--- What is required ---
From the data below, extract each line that contains the string "kern" and copy those lines in full.

--- Collected data entries ---
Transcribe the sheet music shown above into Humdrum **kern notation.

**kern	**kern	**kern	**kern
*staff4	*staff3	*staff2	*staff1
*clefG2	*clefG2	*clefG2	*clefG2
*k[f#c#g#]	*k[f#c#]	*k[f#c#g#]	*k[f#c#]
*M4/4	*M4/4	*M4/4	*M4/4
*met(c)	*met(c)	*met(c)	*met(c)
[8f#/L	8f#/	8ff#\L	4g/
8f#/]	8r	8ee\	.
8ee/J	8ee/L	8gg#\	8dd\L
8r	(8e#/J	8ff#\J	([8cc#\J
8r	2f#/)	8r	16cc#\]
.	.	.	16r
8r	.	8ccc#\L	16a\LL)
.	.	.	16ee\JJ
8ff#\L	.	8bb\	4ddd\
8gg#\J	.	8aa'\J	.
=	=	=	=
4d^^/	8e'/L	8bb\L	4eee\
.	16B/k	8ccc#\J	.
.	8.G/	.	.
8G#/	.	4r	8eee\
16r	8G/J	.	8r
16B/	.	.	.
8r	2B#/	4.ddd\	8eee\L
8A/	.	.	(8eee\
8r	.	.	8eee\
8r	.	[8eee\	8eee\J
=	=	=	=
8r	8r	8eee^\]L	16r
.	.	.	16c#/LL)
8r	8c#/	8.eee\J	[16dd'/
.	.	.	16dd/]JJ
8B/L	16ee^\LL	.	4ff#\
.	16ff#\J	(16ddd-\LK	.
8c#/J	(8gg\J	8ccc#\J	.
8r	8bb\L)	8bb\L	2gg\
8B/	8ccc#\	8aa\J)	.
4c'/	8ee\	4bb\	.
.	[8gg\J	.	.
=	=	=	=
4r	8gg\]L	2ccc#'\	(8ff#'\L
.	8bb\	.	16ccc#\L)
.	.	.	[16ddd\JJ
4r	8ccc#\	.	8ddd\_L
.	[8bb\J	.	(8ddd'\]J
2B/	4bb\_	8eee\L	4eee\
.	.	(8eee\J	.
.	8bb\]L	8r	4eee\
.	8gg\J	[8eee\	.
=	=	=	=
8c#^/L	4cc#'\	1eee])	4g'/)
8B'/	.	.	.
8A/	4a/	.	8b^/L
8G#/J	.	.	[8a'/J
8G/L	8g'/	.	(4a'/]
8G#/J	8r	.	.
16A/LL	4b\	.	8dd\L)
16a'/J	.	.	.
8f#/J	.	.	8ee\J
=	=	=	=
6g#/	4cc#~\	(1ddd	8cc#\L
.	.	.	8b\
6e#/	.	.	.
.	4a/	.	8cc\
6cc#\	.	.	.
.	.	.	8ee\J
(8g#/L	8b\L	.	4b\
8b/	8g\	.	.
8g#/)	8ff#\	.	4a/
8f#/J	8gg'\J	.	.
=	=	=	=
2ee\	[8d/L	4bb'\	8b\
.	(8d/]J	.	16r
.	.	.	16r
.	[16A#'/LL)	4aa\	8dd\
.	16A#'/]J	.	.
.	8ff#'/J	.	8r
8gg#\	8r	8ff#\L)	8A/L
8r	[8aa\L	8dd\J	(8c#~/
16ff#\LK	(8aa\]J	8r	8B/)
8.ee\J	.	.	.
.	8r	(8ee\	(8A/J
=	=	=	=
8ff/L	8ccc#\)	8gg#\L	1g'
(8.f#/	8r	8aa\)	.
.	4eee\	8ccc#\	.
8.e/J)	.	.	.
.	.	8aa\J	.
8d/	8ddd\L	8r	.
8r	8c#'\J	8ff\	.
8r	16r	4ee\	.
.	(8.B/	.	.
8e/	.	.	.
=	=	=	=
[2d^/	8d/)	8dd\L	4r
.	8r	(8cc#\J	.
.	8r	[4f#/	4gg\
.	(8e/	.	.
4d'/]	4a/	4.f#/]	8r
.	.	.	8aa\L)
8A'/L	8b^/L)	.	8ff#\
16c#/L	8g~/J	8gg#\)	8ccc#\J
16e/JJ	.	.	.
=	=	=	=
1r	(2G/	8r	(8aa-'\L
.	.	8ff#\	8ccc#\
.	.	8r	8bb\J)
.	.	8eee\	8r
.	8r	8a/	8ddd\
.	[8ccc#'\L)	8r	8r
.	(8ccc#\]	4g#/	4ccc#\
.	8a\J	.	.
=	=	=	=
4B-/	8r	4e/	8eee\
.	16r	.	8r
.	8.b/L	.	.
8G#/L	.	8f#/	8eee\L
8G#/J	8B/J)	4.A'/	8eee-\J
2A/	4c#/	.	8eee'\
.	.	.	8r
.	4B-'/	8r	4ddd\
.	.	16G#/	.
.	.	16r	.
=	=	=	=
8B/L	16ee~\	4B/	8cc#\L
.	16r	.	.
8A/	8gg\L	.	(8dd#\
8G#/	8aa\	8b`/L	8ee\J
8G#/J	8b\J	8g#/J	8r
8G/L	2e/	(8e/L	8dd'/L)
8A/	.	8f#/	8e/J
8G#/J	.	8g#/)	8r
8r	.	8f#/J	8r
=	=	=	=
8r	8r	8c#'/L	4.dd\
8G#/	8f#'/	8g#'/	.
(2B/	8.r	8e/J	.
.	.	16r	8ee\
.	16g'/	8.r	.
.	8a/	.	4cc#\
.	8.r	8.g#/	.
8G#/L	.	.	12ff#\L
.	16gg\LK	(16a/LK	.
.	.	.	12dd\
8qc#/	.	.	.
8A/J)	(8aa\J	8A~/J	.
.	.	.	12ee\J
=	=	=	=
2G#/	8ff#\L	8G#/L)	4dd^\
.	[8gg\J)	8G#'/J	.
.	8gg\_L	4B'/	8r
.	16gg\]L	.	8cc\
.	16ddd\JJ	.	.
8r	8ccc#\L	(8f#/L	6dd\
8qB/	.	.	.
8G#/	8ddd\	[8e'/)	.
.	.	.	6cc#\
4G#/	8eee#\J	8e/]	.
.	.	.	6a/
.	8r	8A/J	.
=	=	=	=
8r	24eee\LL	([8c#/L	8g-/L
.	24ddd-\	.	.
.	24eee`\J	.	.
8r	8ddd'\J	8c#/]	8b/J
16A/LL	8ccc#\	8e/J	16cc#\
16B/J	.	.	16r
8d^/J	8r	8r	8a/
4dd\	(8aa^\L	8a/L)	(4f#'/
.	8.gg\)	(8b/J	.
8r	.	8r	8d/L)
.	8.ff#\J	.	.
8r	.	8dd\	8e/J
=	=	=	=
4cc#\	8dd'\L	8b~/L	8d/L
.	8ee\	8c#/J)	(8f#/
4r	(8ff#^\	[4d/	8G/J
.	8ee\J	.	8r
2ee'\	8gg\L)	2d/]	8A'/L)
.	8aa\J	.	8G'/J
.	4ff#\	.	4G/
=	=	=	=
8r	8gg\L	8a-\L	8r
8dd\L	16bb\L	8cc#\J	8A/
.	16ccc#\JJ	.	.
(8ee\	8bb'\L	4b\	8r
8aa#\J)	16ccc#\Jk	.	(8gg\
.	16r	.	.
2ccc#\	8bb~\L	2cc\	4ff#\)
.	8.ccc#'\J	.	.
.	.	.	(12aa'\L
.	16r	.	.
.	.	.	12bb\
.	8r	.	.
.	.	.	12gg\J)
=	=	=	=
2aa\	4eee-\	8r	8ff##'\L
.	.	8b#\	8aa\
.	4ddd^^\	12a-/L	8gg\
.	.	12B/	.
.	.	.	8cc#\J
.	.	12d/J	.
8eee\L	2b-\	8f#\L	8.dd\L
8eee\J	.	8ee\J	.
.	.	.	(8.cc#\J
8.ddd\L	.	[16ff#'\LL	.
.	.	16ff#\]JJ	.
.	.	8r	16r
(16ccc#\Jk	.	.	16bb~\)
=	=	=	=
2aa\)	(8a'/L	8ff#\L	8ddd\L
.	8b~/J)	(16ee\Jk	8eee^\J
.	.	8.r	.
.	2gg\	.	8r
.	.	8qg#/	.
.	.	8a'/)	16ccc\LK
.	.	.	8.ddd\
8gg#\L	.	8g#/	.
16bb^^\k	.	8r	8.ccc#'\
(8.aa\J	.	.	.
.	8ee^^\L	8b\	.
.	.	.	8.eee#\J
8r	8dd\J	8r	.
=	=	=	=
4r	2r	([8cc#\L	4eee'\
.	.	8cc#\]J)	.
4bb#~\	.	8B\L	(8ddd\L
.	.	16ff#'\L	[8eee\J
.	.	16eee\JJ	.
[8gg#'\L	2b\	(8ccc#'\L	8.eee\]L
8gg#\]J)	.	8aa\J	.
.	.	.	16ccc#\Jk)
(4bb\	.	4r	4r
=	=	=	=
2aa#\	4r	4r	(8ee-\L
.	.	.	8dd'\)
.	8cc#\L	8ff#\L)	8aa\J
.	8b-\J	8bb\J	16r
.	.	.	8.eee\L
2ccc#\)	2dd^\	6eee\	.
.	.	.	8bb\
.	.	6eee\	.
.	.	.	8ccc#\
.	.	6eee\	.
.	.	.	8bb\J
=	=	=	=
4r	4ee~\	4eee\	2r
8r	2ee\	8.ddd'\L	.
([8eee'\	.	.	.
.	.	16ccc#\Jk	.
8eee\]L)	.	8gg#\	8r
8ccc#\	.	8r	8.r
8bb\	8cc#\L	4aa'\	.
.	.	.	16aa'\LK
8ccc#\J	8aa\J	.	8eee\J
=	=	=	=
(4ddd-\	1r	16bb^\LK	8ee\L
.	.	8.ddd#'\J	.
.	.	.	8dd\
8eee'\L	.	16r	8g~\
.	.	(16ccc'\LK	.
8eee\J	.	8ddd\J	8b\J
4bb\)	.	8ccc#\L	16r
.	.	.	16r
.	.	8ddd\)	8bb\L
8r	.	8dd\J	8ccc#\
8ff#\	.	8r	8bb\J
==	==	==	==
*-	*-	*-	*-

--- Task result ---
Transcribe the sheet music shown above into Humdrum **kern notation.
**kern	**kern	**kern	**kern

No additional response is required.